■ TASK TO CARRY OUT ■
An exact transcription is needed, starting at the line containing "brown slope H9:I11 level 2 top I -> none" and running through the last line of the records, with every picture left out.

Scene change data
══════════════════════════════
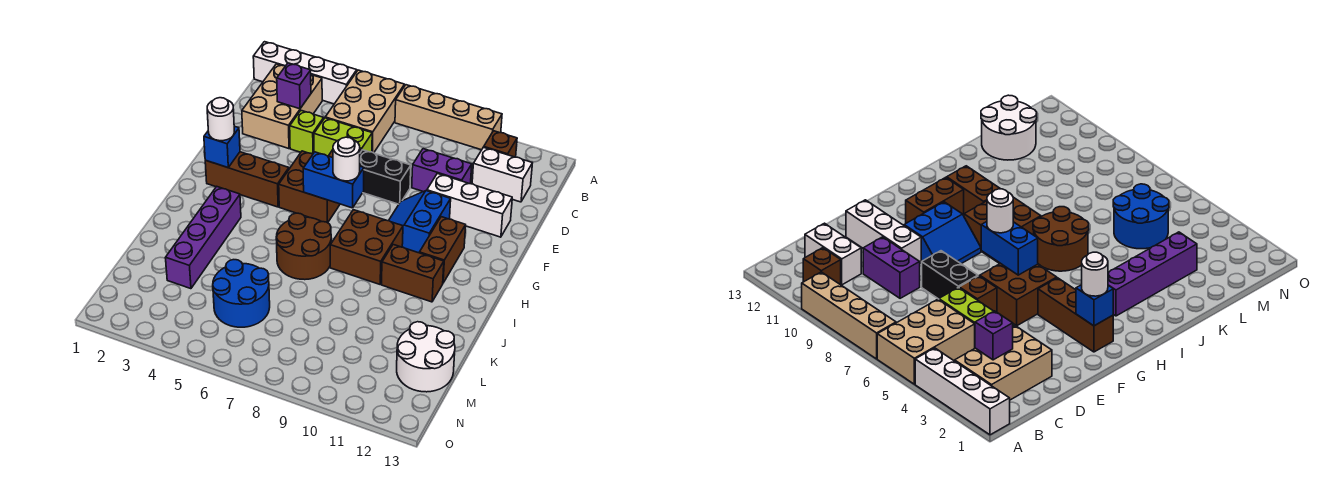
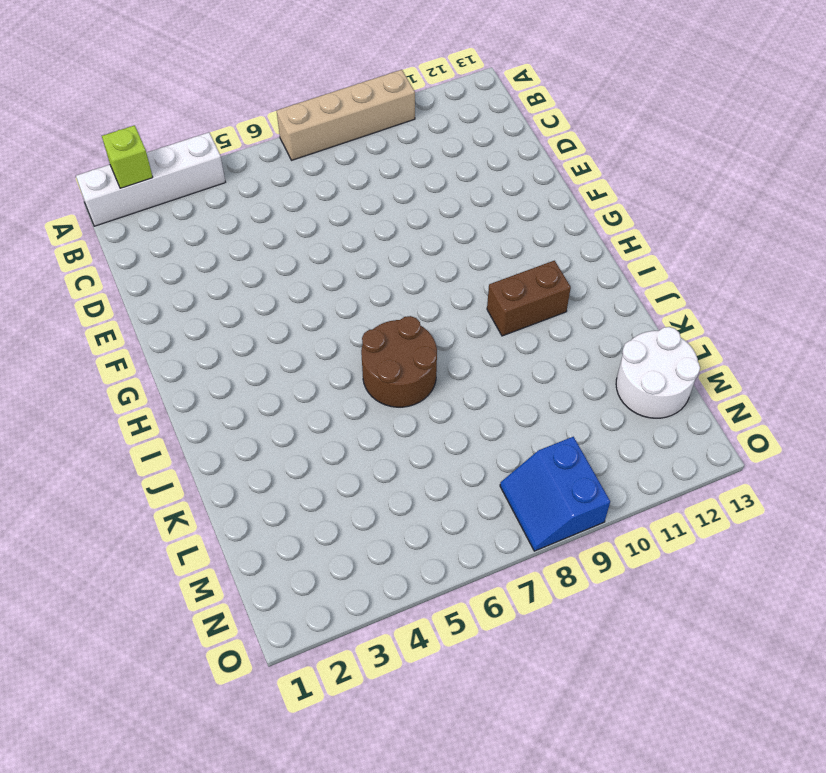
lime brick A2 level 2 -> lime brick D4 level 1
blue slope N8:O9 level 1 top 9 -> blue slope F9:G10 level 1 top 10
none -> tan brick A5:C6 level 1
none -> tan brick B2:D3 level 1
none -> brown brick B11 level 1

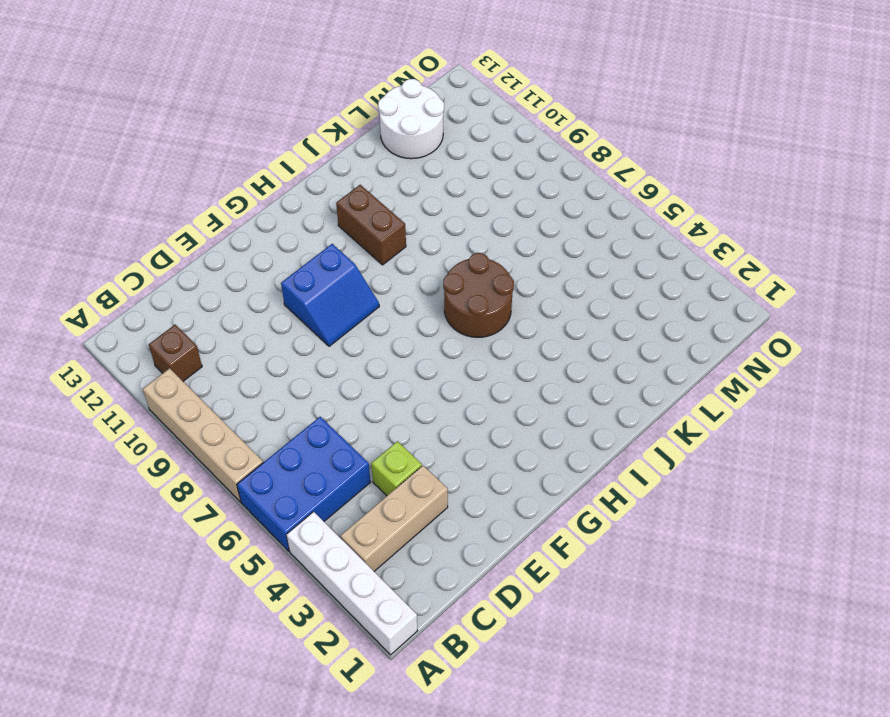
blue brick A5:C6 level 1 -> tan brick A5:C6 level 1
tan brick B3:D3 level 1 -> tan brick B2:D3 level 1
none -> white brick C11:C12 level 1
none -> lime brick D5:D6 level 1
none -> purple brick D9:D10 level 1

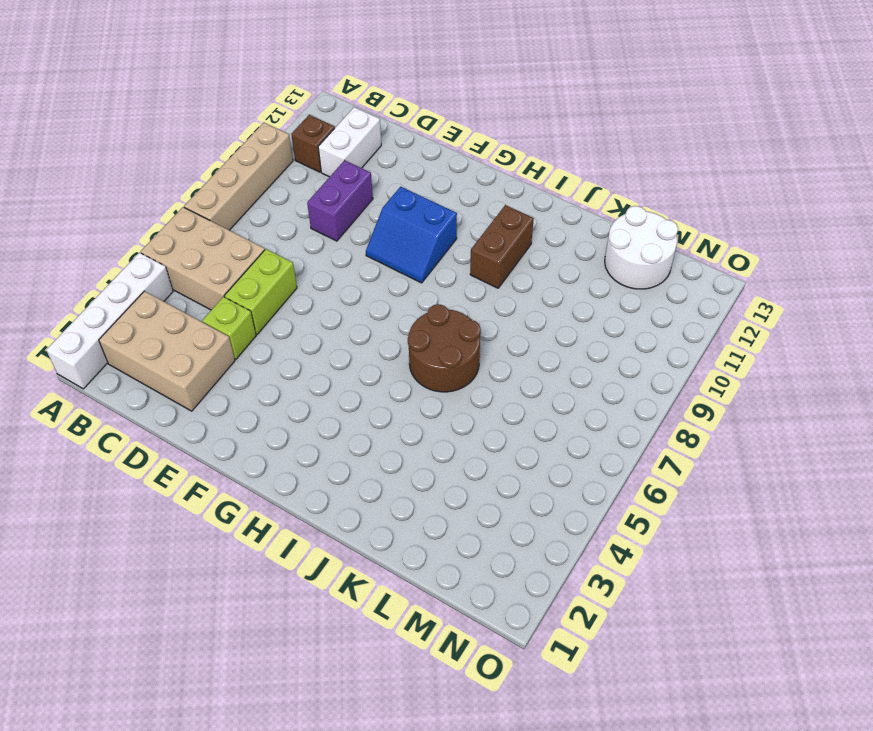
none -> brown brick E6 level 1
none -> black brick E7:E8 level 1
none -> white brick E10:E12 level 1

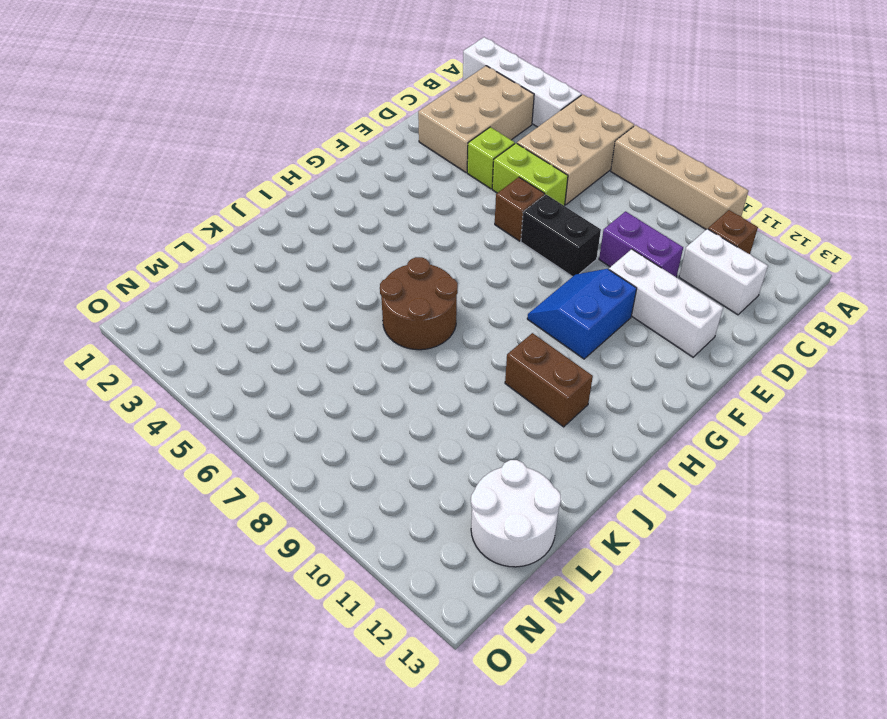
none -> brown brick F5:G6 level 1
none -> brown brick G2:G4 level 1
none -> brown brick G11:H11 level 1

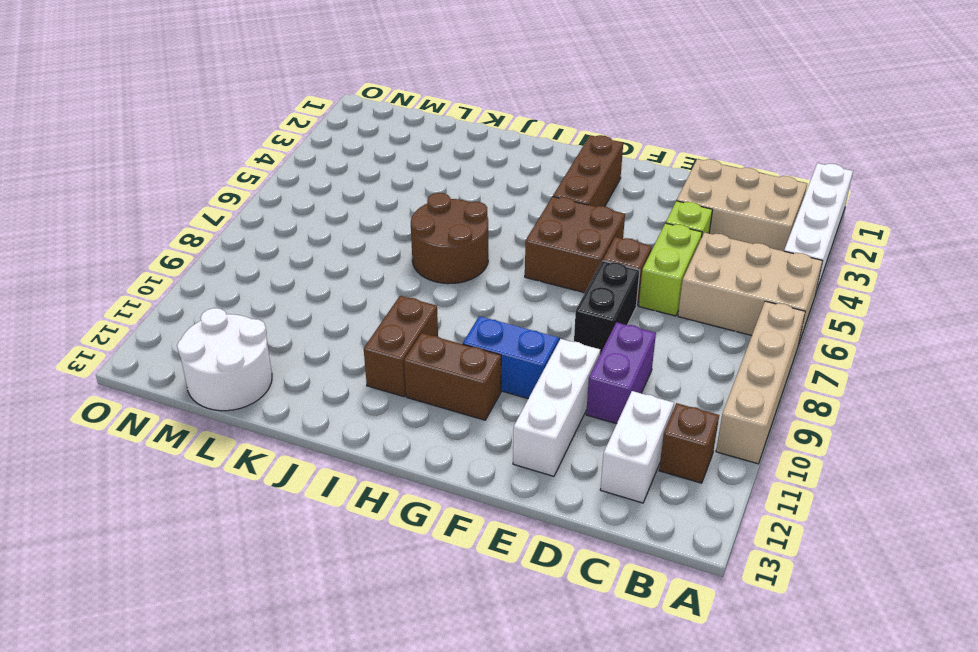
none -> brown brick H8:I9 level 1
none -> purple brick I3:L3 level 1
none -> blue round brick L5:M6 level 1

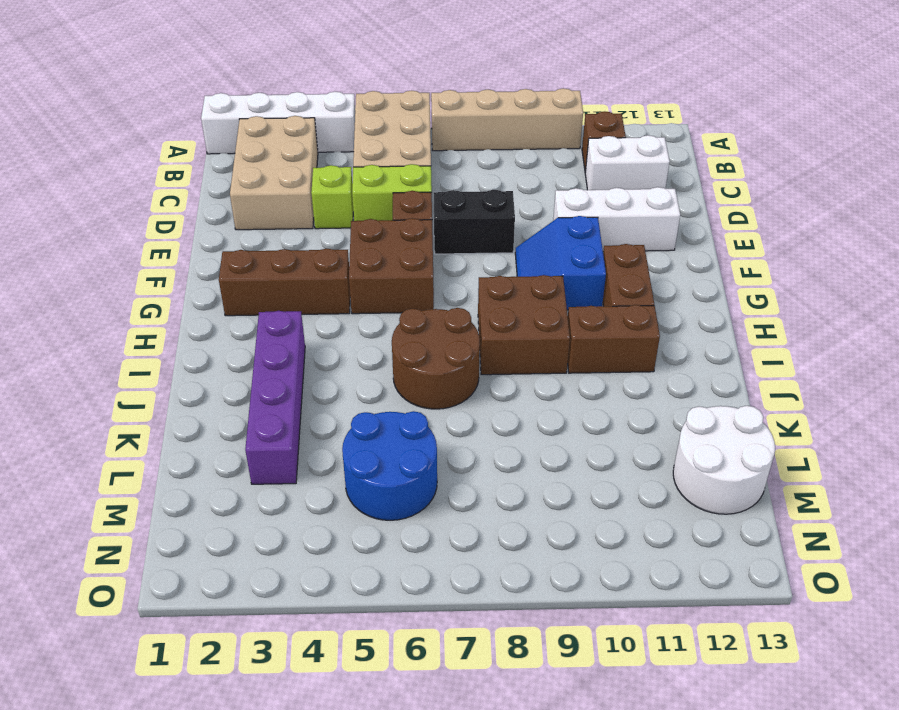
none -> purple brick D9:D10 level 1
none -> purple brick C3 level 2
none -> blue brick G2 level 2

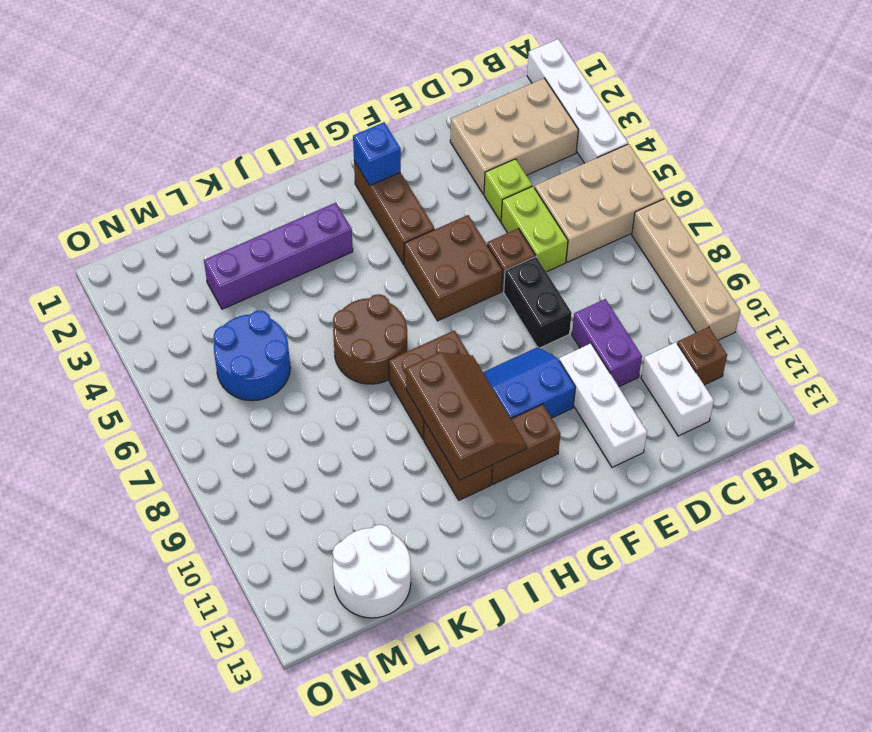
brown slope H9:I11 level 2 top I -> none
none -> purple brick C3 level 2
none -> blue brick G6:G7 level 2
none -> white round brick G2 level 3

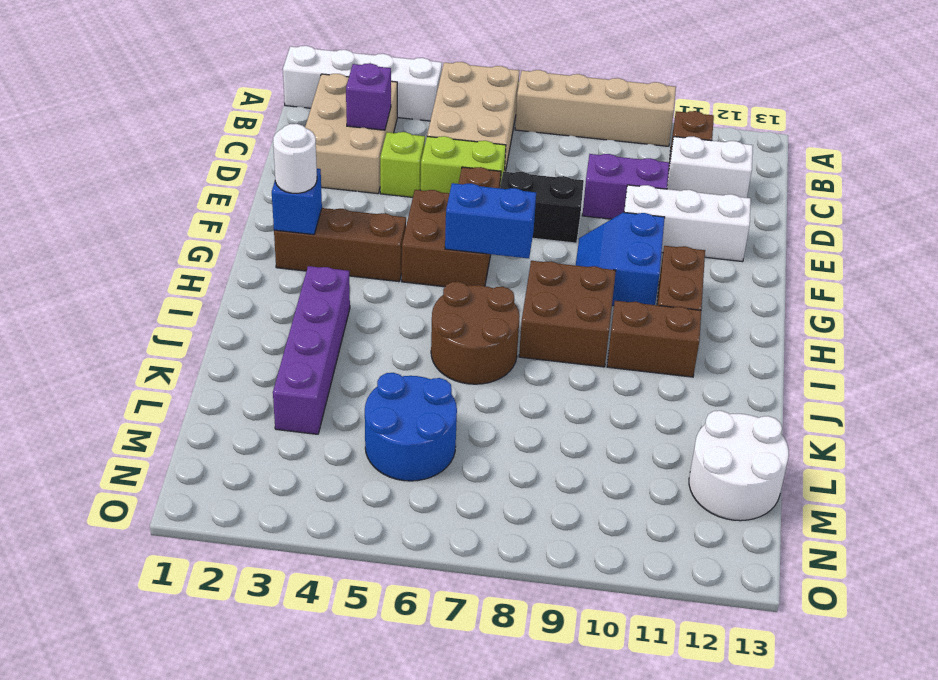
none -> white round brick G7 level 3

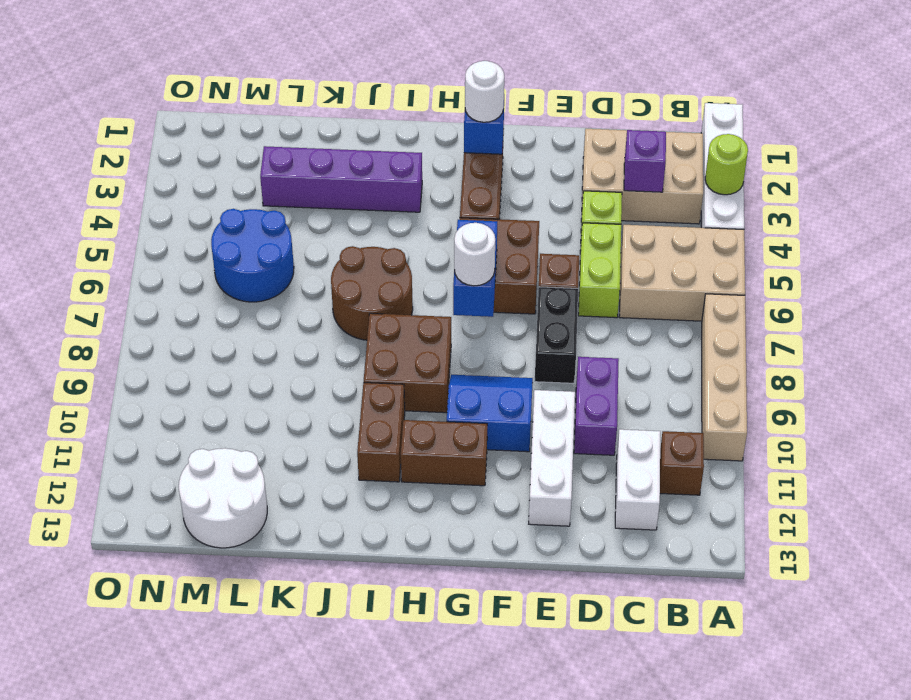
lime round brick A3 level 2 -> none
══════════════════════════════
■ ANSWER BOX ■
brown slope H9:I11 level 2 top I -> none
none -> purple brick C3 level 2
none -> blue brick G6:G7 level 2
none -> white round brick G2 level 3

none -> white round brick G7 level 3

lime round brick A3 level 2 -> none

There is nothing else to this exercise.